= PROBLEM DETAILS =
Reproduce the data below in full and exclude every picture.
[SOURCE MATERIAL Boundary: Start]
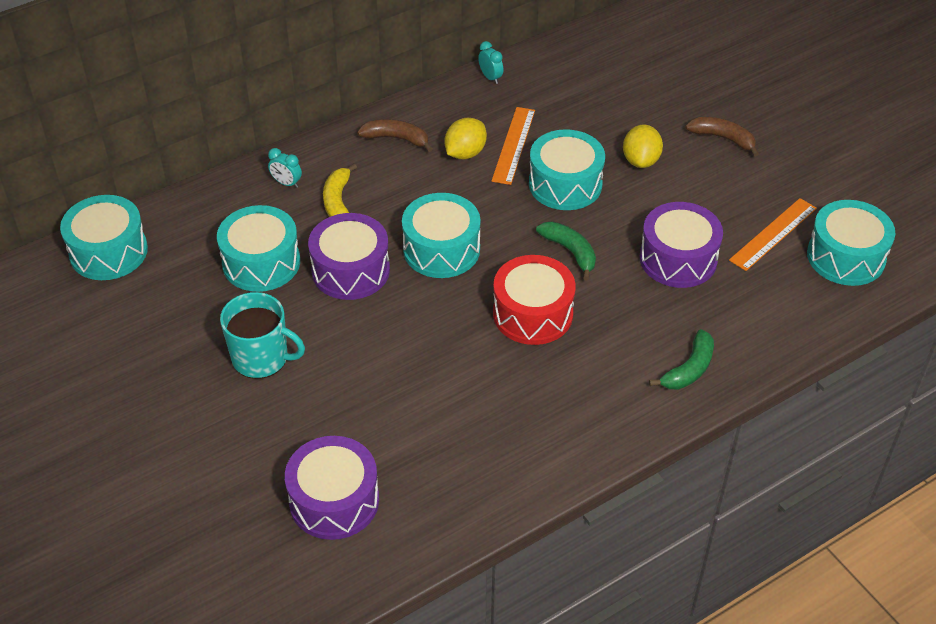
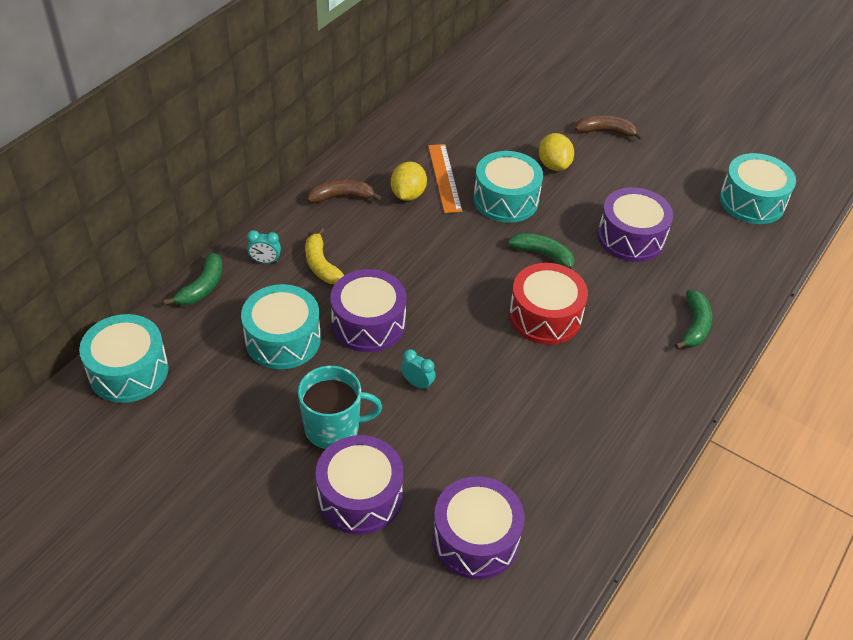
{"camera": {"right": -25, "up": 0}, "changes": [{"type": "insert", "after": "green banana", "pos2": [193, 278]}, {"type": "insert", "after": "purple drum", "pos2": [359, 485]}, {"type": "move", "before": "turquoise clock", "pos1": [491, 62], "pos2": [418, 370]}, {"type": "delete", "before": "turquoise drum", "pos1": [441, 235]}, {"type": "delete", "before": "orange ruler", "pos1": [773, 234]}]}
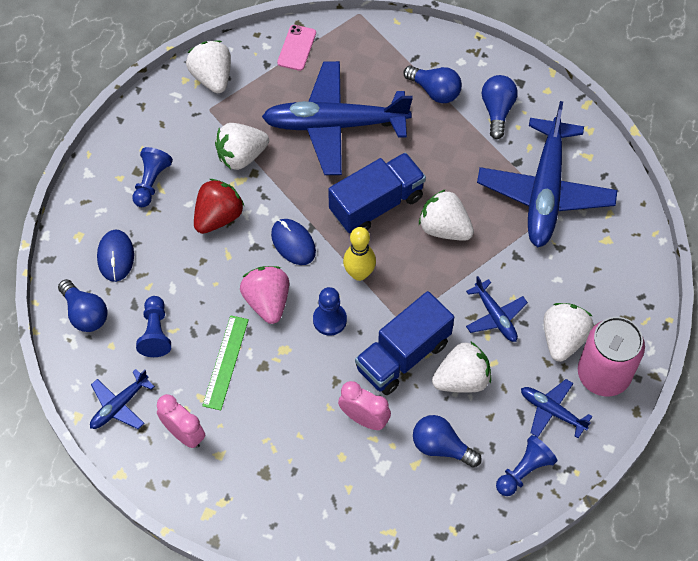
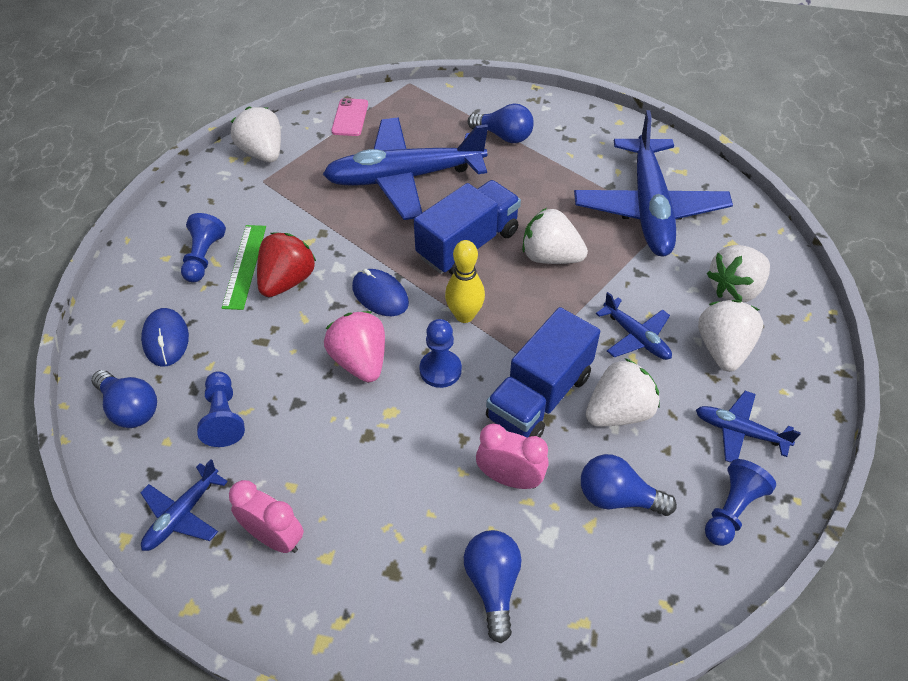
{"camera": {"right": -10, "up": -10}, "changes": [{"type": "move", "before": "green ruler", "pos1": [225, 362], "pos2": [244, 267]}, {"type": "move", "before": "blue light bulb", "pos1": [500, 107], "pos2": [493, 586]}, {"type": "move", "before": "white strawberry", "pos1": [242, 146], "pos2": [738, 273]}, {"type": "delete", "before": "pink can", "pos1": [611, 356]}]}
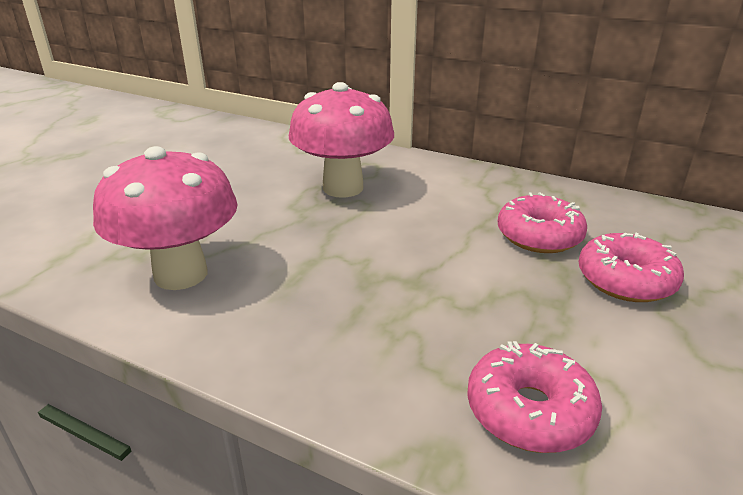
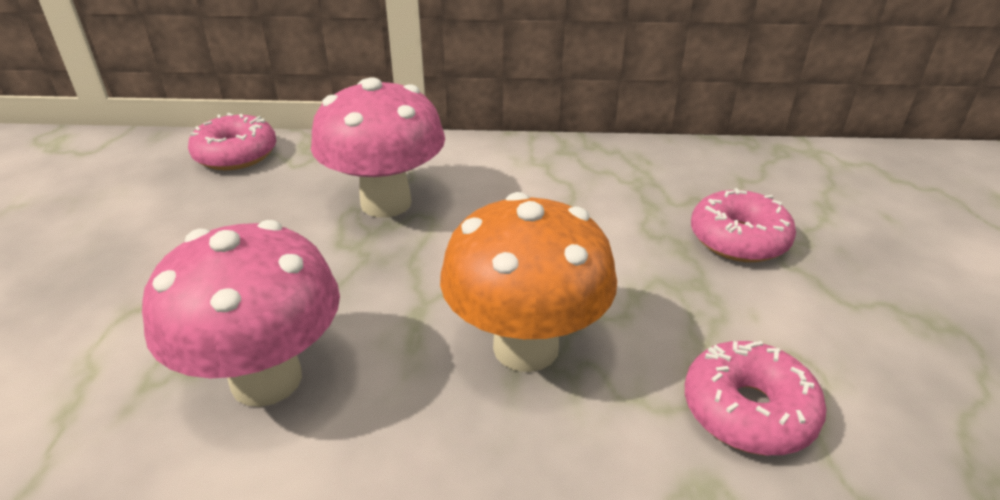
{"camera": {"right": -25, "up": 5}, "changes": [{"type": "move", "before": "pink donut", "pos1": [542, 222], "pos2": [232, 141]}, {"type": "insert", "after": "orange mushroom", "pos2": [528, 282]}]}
[SOURCE MATERIAL Boundary: End]
= RESPONSE =
{"camera": {"right": -25, "up": 0}, "changes": [{"type": "insert", "after": "green banana", "pos2": [193, 278]}, {"type": "insert", "after": "purple drum", "pos2": [359, 485]}, {"type": "move", "before": "turquoise clock", "pos1": [491, 62], "pos2": [418, 370]}, {"type": "delete", "before": "turquoise drum", "pos1": [441, 235]}, {"type": "delete", "before": "orange ruler", "pos1": [773, 234]}]}
{"camera": {"right": -10, "up": -10}, "changes": [{"type": "move", "before": "green ruler", "pos1": [225, 362], "pos2": [244, 267]}, {"type": "move", "before": "blue light bulb", "pos1": [500, 107], "pos2": [493, 586]}, {"type": "move", "before": "white strawberry", "pos1": [242, 146], "pos2": [738, 273]}, {"type": "delete", "before": "pink can", "pos1": [611, 356]}]}
{"camera": {"right": -25, "up": 5}, "changes": [{"type": "move", "before": "pink donut", "pos1": [542, 222], "pos2": [232, 141]}, {"type": "insert", "after": "orange mushroom", "pos2": [528, 282]}]}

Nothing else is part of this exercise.